What to work on => The data follows this line. Copy verbatim the line with "plant: (378, 473) -> (102, 80), moved" and each line after it to the end.

[Revision tracking records]
::::::::::

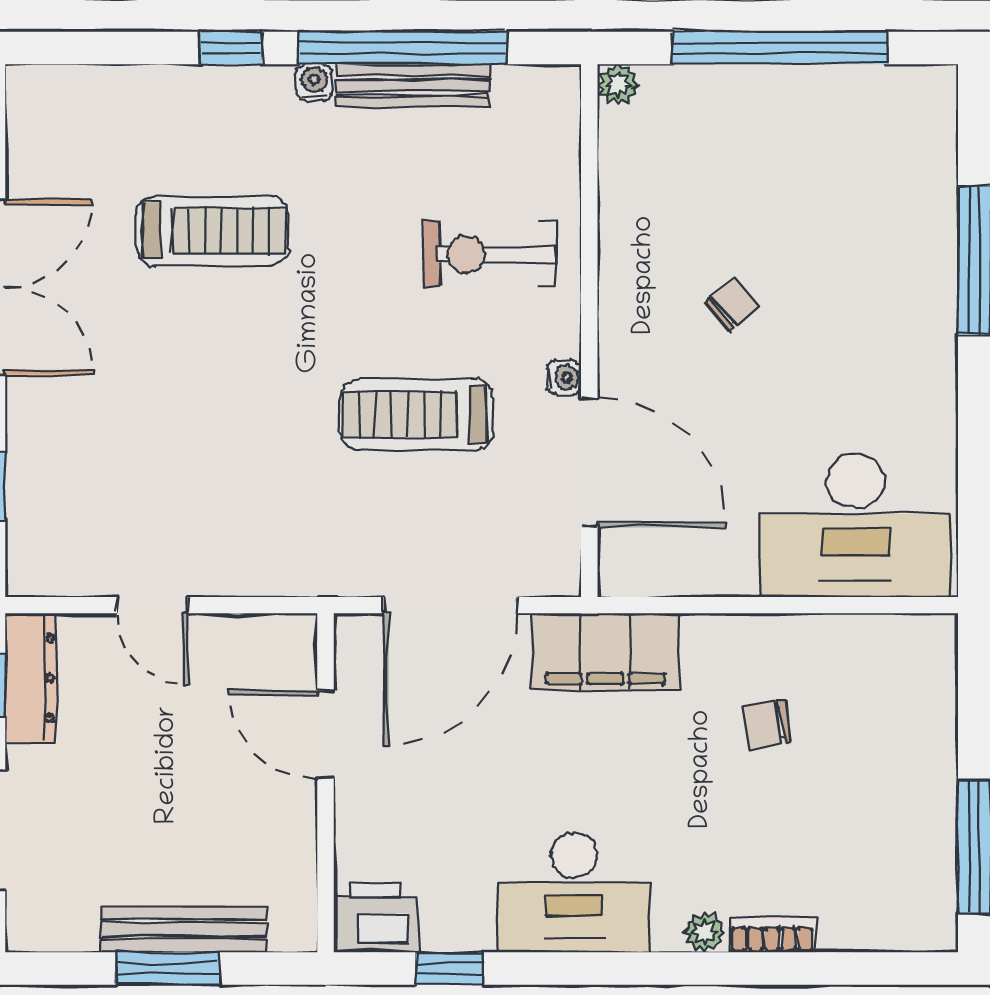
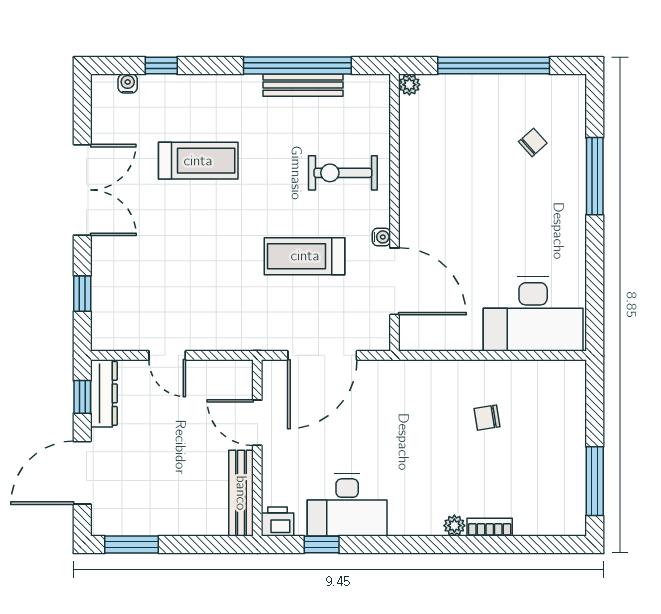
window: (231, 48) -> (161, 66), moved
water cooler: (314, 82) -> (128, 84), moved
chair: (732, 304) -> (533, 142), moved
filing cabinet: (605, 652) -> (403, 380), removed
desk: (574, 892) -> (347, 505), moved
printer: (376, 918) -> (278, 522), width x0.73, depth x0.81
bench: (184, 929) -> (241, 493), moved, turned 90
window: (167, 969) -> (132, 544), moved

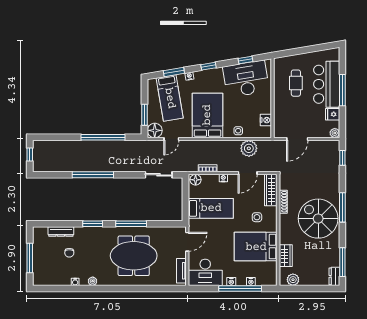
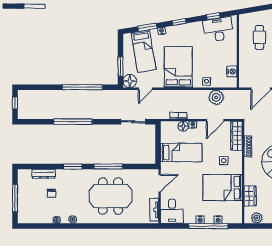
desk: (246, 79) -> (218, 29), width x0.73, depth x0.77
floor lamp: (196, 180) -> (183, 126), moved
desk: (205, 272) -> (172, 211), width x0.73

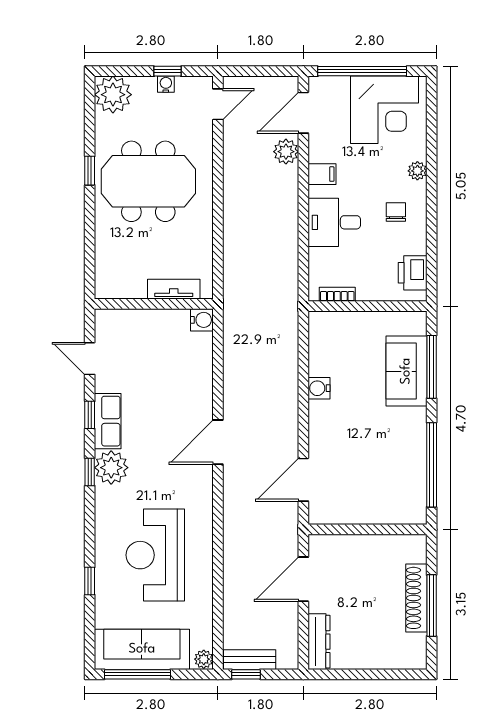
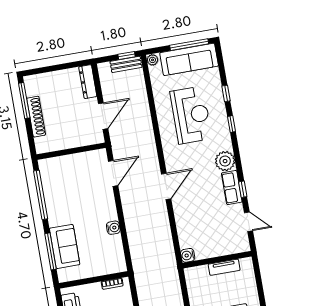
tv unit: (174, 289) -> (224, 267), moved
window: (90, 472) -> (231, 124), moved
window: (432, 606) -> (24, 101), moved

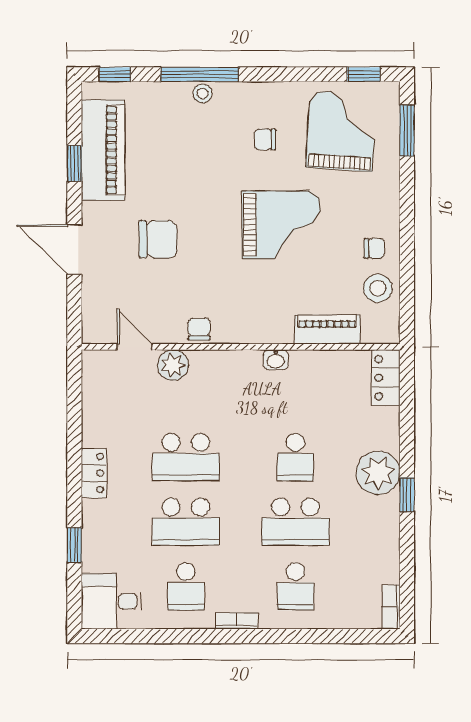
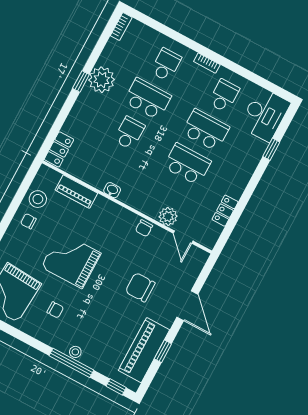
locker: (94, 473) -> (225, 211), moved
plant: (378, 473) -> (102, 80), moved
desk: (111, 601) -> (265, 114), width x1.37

::::::::::

Response to the exercise =>
plant: (378, 473) -> (102, 80), moved
desk: (111, 601) -> (265, 114), width x1.37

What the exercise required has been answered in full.